What to produce: First find the line containing "C3: 100nF (+24V, GND) -> 100nF (GND, JP1/2)" in the data, then set it down exactly along with every line after it, through the last.

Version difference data
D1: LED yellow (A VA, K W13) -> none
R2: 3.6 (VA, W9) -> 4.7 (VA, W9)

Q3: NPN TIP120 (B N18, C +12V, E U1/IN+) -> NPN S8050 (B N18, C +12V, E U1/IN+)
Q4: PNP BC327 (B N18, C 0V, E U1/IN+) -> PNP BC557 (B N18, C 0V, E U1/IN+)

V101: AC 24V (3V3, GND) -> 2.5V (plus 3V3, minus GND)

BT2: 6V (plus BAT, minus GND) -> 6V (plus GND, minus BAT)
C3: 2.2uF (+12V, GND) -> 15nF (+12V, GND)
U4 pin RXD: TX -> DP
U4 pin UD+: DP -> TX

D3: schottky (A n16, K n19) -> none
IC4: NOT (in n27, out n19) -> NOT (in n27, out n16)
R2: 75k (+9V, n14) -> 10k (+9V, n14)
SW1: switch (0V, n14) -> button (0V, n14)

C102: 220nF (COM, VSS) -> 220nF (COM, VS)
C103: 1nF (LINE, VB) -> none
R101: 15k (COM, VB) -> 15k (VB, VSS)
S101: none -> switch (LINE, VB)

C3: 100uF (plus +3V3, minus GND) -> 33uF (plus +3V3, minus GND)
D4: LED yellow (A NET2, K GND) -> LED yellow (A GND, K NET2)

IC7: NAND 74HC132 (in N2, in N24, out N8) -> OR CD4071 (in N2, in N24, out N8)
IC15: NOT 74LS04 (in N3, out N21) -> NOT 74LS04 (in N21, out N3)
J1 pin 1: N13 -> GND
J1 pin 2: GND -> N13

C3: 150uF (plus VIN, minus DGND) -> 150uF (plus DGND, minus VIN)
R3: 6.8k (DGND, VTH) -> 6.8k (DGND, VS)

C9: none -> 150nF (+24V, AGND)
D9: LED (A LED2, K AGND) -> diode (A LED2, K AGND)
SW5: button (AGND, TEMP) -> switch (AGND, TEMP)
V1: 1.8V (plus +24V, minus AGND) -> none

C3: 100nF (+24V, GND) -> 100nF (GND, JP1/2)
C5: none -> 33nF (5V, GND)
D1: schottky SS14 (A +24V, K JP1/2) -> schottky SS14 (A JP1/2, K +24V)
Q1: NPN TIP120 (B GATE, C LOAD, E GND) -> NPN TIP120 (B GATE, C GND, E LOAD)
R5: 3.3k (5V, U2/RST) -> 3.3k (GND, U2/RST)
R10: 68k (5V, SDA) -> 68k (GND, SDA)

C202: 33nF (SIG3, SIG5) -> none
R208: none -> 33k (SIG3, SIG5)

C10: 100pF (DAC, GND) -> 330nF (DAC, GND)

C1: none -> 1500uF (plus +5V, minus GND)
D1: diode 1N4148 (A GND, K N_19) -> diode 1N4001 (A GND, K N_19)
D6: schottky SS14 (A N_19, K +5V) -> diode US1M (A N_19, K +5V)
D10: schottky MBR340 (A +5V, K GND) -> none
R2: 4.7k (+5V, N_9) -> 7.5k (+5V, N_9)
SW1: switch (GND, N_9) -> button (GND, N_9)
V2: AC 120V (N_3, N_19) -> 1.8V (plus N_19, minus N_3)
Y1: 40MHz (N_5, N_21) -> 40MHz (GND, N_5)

Result for this exercise:
C3: 100nF (+24V, GND) -> 100nF (GND, JP1/2)
C5: none -> 33nF (5V, GND)
D1: schottky SS14 (A +24V, K JP1/2) -> schottky SS14 (A JP1/2, K +24V)
Q1: NPN TIP120 (B GATE, C LOAD, E GND) -> NPN TIP120 (B GATE, C GND, E LOAD)
R5: 3.3k (5V, U2/RST) -> 3.3k (GND, U2/RST)
R10: 68k (5V, SDA) -> 68k (GND, SDA)

C202: 33nF (SIG3, SIG5) -> none
R208: none -> 33k (SIG3, SIG5)

C10: 100pF (DAC, GND) -> 330nF (DAC, GND)

C1: none -> 1500uF (plus +5V, minus GND)
D1: diode 1N4148 (A GND, K N_19) -> diode 1N4001 (A GND, K N_19)
D6: schottky SS14 (A N_19, K +5V) -> diode US1M (A N_19, K +5V)
D10: schottky MBR340 (A +5V, K GND) -> none
R2: 4.7k (+5V, N_9) -> 7.5k (+5V, N_9)
SW1: switch (GND, N_9) -> button (GND, N_9)
V2: AC 120V (N_3, N_19) -> 1.8V (plus N_19, minus N_3)
Y1: 40MHz (N_5, N_21) -> 40MHz (GND, N_5)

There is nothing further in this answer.